Written problem:
Switch "pink circle" to "purple circle" in the records from the first line through the line containing "brown rectangle: moved 7 px up", and give those lines again with nothing else changed.

Data supplied:
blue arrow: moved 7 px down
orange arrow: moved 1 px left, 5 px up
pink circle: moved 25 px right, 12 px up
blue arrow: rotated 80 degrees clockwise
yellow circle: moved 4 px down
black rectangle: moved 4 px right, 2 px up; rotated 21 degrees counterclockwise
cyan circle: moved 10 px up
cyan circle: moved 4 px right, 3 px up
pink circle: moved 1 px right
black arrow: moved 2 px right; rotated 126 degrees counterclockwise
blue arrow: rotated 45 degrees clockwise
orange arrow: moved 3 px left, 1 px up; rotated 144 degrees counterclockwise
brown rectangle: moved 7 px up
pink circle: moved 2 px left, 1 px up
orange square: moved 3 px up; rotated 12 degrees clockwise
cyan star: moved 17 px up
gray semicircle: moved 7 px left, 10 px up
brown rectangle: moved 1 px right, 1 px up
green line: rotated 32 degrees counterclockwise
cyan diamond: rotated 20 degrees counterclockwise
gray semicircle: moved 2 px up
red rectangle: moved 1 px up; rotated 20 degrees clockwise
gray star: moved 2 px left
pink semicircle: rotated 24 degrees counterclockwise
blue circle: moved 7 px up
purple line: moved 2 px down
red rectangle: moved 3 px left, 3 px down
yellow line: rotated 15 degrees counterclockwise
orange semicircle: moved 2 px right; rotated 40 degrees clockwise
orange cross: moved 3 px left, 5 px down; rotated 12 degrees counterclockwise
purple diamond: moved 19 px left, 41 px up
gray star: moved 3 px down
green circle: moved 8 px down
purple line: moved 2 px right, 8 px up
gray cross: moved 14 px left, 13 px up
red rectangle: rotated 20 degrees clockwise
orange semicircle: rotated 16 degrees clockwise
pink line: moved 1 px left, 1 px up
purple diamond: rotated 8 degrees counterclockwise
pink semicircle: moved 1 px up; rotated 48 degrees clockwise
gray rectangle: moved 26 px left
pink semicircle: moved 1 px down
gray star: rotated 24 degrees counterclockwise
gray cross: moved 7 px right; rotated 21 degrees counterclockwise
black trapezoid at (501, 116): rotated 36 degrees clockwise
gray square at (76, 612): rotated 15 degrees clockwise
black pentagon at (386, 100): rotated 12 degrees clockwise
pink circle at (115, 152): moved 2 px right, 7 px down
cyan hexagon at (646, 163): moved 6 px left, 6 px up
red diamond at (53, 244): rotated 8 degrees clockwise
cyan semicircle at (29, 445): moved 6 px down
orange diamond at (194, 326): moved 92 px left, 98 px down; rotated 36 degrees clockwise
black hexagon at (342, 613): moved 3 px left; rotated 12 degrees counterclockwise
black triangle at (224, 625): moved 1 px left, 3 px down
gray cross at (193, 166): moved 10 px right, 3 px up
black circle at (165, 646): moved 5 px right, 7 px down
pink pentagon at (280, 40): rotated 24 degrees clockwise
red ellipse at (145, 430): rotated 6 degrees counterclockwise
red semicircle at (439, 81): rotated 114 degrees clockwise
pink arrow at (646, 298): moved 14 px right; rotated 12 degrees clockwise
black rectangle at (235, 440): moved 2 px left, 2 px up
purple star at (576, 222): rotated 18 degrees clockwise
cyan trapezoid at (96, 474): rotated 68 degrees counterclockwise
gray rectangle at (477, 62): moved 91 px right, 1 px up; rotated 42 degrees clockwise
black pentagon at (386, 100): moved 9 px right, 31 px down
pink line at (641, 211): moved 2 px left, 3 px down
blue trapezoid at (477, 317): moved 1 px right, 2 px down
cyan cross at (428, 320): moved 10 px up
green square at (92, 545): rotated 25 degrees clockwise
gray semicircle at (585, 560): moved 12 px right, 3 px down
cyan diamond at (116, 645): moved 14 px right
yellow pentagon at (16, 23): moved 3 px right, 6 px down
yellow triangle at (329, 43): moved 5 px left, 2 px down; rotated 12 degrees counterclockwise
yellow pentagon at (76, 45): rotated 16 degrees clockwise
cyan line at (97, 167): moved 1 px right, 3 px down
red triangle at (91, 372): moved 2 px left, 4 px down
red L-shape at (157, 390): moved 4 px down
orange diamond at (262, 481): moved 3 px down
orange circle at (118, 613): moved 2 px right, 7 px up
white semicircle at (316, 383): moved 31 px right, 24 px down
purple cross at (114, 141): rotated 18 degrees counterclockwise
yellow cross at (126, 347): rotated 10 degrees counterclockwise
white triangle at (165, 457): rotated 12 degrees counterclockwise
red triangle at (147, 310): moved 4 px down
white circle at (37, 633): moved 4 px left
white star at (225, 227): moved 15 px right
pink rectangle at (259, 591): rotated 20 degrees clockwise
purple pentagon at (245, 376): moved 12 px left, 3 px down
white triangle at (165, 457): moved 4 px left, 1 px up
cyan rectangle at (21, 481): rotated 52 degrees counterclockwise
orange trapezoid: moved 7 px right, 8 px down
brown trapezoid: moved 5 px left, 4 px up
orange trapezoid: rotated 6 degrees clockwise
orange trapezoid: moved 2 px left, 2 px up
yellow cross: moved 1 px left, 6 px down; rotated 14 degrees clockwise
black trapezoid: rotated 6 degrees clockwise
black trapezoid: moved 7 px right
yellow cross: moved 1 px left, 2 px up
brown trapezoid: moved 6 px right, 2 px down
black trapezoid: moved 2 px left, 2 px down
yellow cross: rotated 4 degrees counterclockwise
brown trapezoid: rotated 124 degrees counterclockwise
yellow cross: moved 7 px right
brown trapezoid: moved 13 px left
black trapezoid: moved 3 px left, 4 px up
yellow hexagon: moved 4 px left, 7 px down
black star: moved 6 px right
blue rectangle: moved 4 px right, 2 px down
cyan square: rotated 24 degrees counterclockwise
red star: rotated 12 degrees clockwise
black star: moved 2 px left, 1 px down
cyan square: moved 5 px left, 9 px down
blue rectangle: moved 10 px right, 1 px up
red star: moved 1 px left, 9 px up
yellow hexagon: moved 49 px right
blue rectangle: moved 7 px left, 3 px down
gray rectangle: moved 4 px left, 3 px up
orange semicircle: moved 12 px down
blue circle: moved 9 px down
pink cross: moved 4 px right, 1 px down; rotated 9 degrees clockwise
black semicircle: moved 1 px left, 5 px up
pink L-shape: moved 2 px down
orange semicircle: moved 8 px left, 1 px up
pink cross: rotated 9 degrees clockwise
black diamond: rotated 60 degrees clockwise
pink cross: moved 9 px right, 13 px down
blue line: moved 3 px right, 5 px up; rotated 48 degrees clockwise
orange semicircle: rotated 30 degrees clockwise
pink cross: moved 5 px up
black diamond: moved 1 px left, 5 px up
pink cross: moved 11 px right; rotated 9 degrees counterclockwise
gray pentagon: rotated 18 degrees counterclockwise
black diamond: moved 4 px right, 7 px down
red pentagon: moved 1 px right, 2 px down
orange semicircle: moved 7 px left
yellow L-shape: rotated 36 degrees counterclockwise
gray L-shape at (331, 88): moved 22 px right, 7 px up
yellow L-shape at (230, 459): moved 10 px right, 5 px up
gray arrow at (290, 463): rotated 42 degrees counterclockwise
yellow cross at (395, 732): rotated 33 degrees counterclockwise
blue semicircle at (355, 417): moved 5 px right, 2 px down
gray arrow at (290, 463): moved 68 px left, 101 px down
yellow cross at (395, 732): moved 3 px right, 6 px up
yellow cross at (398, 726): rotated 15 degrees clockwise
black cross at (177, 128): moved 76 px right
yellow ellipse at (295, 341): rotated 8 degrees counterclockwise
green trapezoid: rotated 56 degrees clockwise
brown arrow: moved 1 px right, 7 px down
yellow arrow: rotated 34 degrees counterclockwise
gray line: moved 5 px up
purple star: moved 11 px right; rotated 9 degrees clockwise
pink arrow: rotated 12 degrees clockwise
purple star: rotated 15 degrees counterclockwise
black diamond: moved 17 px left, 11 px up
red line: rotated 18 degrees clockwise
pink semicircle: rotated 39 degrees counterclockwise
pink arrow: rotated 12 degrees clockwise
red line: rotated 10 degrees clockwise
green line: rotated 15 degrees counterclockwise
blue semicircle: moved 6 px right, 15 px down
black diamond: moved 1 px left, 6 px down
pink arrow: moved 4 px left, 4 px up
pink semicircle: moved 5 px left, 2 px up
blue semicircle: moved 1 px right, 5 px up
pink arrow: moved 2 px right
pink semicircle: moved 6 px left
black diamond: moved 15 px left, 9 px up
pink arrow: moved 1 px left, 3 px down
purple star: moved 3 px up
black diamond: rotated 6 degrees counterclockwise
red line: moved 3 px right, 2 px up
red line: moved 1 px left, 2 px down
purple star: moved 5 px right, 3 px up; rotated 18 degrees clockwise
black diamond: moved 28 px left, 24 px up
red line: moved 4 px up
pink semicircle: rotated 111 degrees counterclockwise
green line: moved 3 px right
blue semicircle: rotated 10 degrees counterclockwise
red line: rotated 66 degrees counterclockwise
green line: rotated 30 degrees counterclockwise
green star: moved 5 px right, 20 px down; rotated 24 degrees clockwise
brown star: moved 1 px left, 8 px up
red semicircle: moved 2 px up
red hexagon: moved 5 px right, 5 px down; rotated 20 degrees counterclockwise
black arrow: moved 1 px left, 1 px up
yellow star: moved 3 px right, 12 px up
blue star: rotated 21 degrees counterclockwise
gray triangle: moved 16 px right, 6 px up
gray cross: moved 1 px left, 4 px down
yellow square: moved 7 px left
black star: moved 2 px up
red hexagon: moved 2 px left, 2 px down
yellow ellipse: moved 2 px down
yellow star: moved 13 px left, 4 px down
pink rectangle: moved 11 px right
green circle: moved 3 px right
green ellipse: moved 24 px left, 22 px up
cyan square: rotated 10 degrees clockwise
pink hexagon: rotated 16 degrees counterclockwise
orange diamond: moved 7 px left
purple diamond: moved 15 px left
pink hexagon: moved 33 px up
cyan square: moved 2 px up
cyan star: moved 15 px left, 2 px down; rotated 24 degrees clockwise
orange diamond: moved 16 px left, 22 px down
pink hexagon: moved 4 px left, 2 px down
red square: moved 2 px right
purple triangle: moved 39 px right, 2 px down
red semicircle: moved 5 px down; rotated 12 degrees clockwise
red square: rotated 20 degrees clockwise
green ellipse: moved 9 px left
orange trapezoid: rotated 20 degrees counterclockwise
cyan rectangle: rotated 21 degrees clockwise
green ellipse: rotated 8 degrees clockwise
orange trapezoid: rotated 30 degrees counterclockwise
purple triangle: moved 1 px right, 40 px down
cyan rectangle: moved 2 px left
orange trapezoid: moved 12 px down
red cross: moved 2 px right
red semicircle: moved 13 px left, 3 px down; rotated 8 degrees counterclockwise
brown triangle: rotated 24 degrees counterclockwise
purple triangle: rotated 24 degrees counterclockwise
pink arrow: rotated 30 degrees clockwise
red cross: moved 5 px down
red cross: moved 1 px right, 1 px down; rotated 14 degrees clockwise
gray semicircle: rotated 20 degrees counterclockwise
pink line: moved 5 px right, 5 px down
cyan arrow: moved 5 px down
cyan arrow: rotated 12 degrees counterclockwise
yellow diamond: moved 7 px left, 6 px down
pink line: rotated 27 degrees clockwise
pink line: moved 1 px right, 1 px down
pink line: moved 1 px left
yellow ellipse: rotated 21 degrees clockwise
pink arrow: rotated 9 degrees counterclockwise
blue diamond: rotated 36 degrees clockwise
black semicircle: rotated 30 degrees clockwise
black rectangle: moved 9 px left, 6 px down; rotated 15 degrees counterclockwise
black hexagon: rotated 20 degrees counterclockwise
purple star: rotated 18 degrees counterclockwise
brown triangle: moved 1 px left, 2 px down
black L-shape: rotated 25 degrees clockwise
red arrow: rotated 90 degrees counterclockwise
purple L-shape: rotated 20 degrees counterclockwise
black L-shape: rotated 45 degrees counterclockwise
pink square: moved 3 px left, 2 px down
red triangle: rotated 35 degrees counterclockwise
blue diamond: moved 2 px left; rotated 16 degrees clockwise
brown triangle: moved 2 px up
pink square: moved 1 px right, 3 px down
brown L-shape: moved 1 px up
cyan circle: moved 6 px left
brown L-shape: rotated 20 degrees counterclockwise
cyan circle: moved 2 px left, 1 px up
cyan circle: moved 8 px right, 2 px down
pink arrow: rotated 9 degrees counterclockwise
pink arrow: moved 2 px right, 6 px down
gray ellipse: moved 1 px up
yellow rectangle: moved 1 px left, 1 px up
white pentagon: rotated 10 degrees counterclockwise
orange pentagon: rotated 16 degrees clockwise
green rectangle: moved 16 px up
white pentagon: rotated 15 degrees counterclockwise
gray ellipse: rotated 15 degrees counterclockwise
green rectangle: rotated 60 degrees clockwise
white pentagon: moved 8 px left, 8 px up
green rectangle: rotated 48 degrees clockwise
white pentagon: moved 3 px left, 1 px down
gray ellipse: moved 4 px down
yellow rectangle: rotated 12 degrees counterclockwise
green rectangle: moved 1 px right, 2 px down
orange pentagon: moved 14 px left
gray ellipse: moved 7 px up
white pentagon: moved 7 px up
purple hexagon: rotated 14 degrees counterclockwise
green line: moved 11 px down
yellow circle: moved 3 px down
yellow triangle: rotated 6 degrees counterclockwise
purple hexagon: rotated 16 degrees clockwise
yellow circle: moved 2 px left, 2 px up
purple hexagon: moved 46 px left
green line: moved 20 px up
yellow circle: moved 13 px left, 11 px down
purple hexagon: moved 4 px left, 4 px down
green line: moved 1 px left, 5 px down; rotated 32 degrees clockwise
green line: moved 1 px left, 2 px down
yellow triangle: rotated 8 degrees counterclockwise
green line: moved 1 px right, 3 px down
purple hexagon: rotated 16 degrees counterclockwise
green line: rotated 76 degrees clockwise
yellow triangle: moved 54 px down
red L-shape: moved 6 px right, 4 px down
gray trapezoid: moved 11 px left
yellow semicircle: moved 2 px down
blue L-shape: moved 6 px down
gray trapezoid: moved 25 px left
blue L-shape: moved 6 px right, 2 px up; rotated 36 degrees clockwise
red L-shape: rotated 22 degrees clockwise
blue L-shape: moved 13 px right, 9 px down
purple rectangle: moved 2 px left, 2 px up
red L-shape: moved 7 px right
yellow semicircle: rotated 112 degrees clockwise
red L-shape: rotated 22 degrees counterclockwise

Answer to this exercise:
blue arrow: moved 7 px down
orange arrow: moved 1 px left, 5 px up
purple circle: moved 25 px right, 12 px up
blue arrow: rotated 80 degrees clockwise
yellow circle: moved 4 px down
black rectangle: moved 4 px right, 2 px up; rotated 21 degrees counterclockwise
cyan circle: moved 10 px up
cyan circle: moved 4 px right, 3 px up
purple circle: moved 1 px right
black arrow: moved 2 px right; rotated 126 degrees counterclockwise
blue arrow: rotated 45 degrees clockwise
orange arrow: moved 3 px left, 1 px up; rotated 144 degrees counterclockwise
brown rectangle: moved 7 px up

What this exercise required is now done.